(Prompt)
Make an exact copy of all the data, pictures excluded.

(Supplied data)
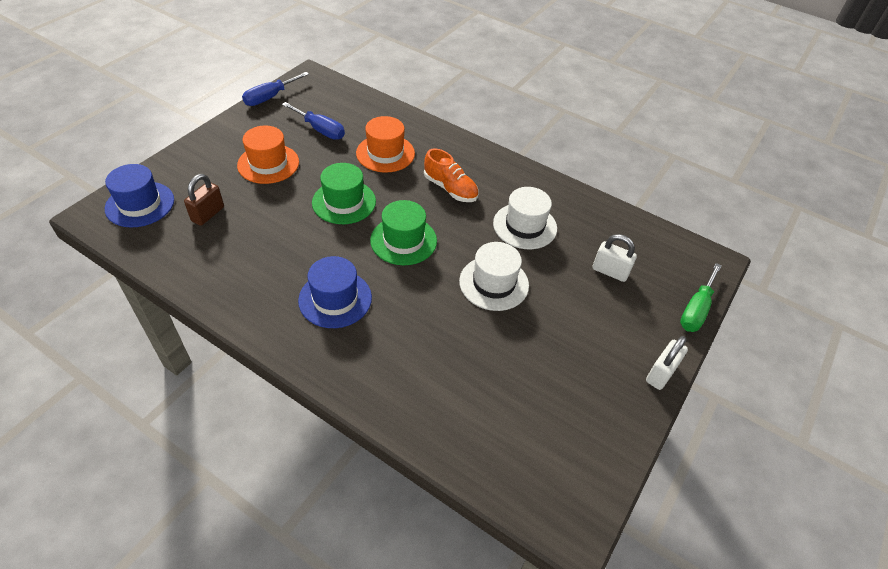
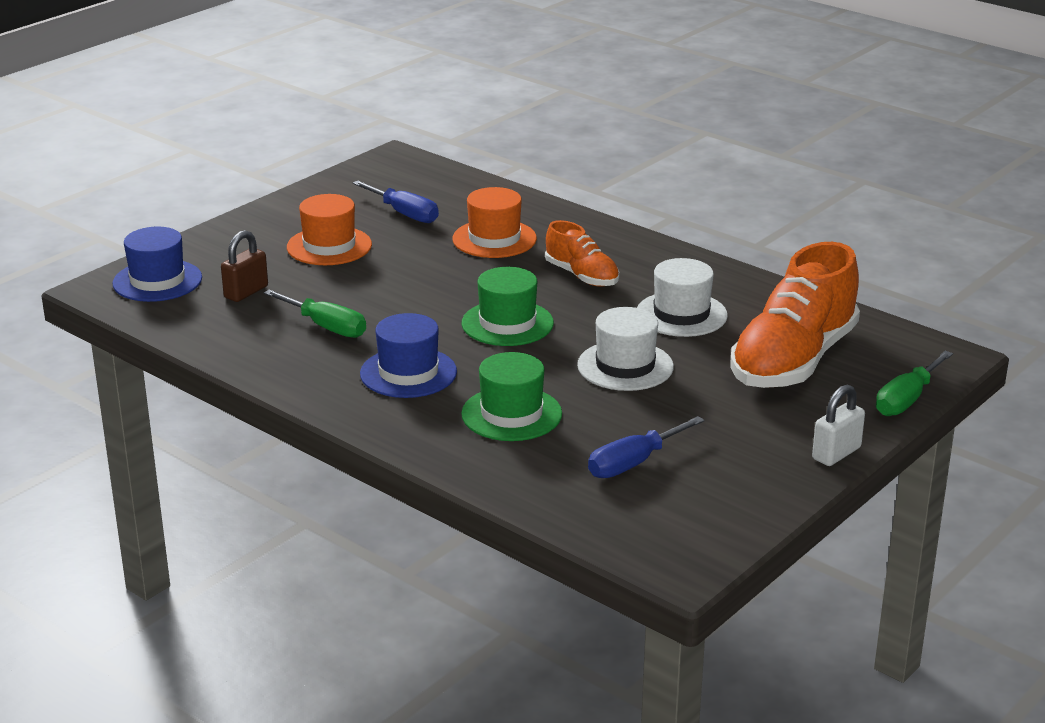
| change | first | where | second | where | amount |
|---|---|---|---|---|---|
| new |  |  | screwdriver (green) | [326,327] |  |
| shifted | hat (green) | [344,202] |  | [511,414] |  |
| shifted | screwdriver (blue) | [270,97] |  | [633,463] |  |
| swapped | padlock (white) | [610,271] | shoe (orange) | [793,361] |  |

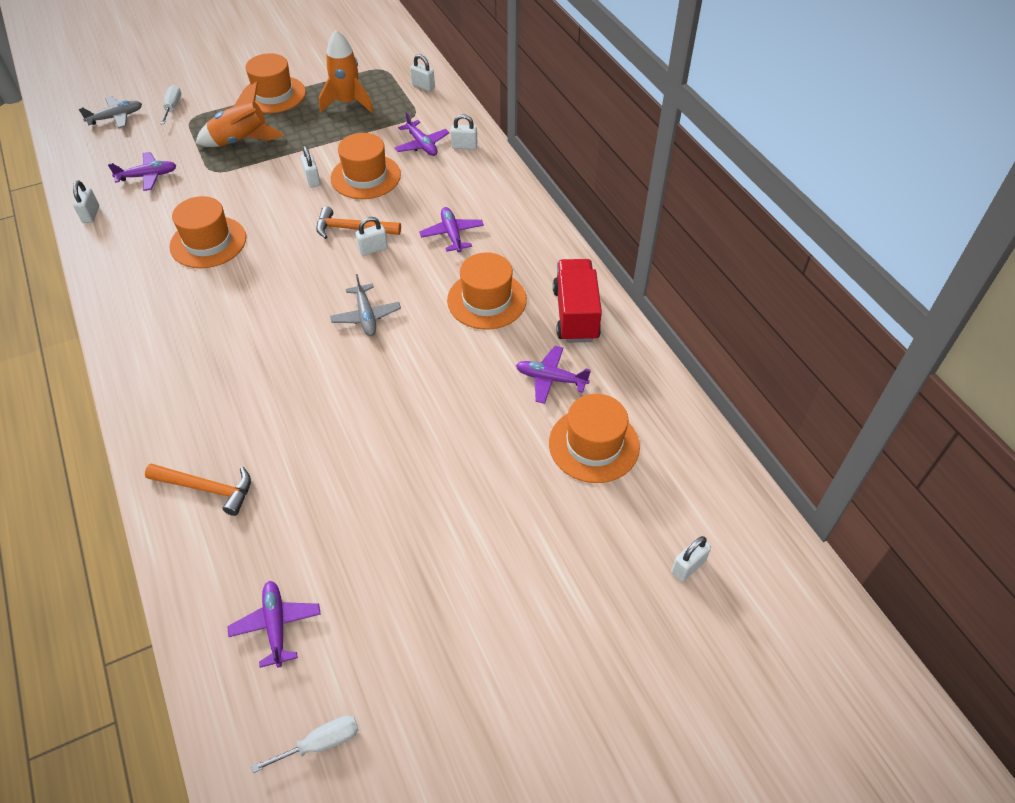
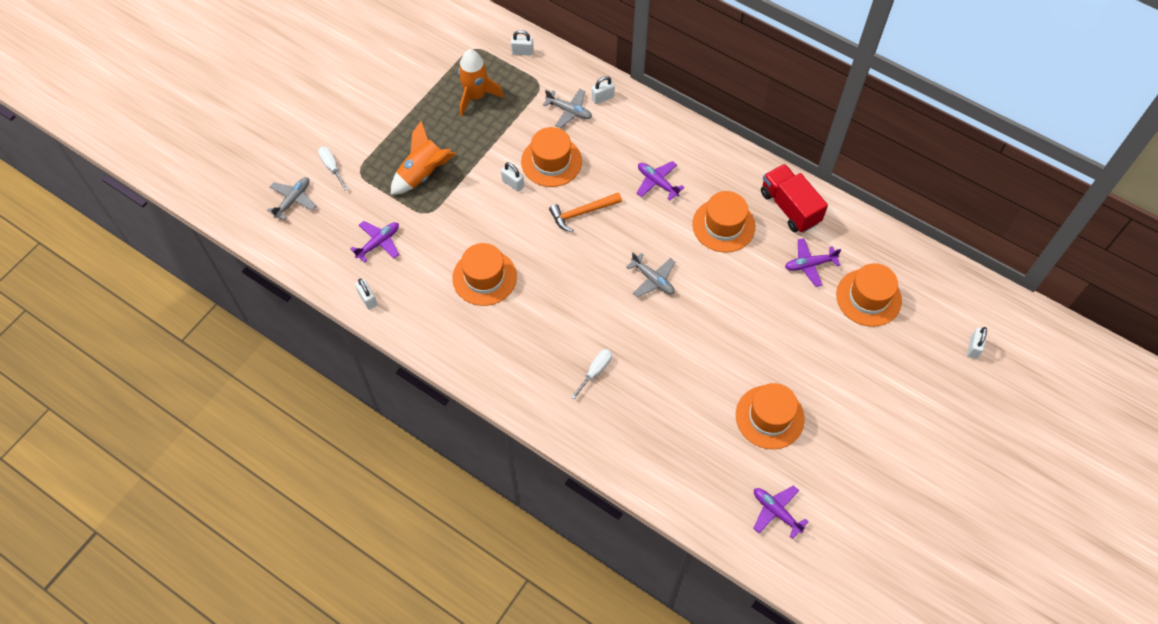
| change | first | where | second | where | amount |
|---|---|---|---|---|---|
| repainted | plane (purple) | [422,145] | plane (grey) | [569,111] |  |
| shifted | screwdriver (white) | [321,743] |  | [595,371] |  |
| shifted | hat (orange) | [273,95] |  | [769,417] |  |
| gone | hammer (orange) | [207,489] |  |  |  |
| gone | padlock (white) | [373,249] |  |  |  |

(Answer to the problem)
| change | first | where | second | where | amount |
|---|---|---|---|---|---|
| new |  |  | screwdriver (green) | [326,327] |  |
| shifted | hat (green) | [344,202] |  | [511,414] |  |
| shifted | screwdriver (blue) | [270,97] |  | [633,463] |  |
| swapped | padlock (white) | [610,271] | shoe (orange) | [793,361] |  |

| change | first | where | second | where | amount |
|---|---|---|---|---|---|
| repainted | plane (purple) | [422,145] | plane (grey) | [569,111] |  |
| shifted | screwdriver (white) | [321,743] |  | [595,371] |  |
| shifted | hat (orange) | [273,95] |  | [769,417] |  |
| gone | hammer (orange) | [207,489] |  |  |  |
| gone | padlock (white) | [373,249] |  |  |  |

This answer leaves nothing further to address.